[Stored data]
────────────────────────────────────────

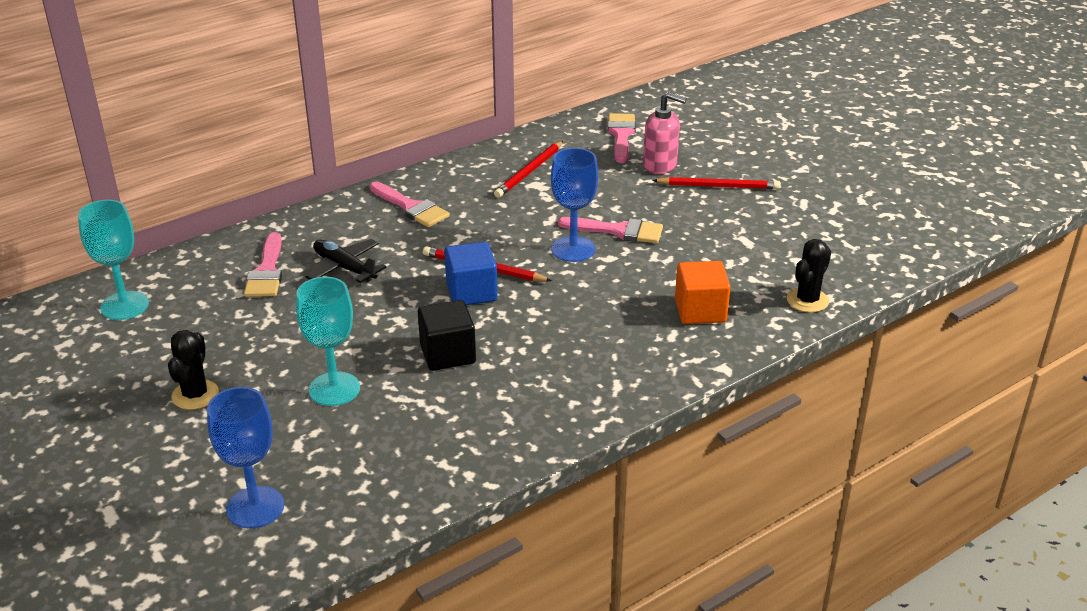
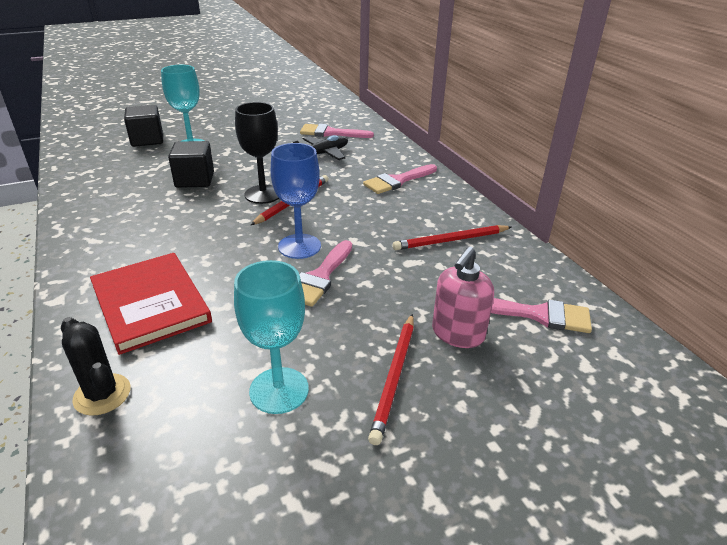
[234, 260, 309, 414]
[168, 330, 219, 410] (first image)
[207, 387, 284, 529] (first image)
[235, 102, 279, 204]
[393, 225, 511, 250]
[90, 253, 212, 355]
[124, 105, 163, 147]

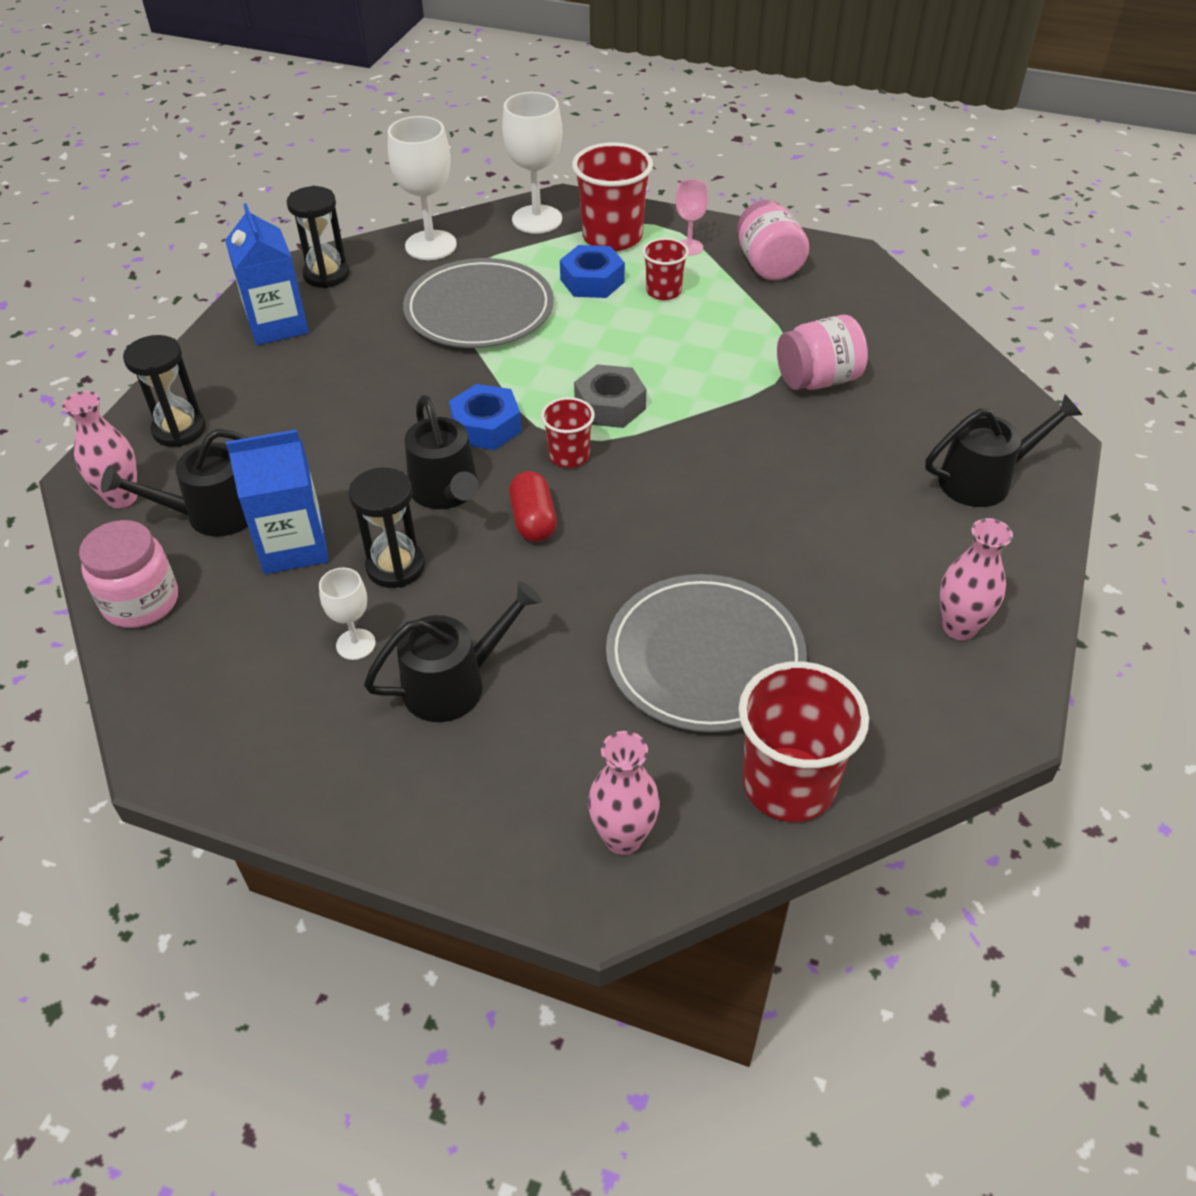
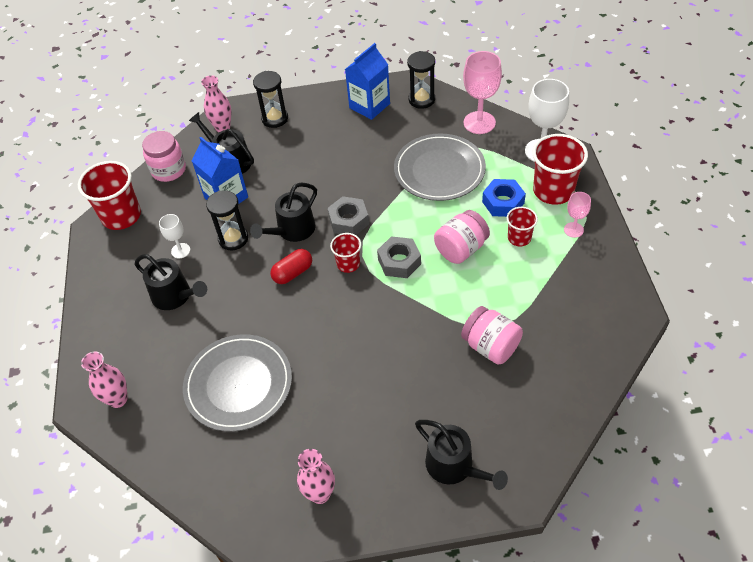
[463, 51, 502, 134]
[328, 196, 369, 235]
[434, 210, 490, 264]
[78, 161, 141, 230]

────────────────────────────────────────

Directions for this task –
Look through the data above and return each line where the string "image" occurs.

Exercise answer –
[168, 330, 219, 410] (first image)
[207, 387, 284, 529] (first image)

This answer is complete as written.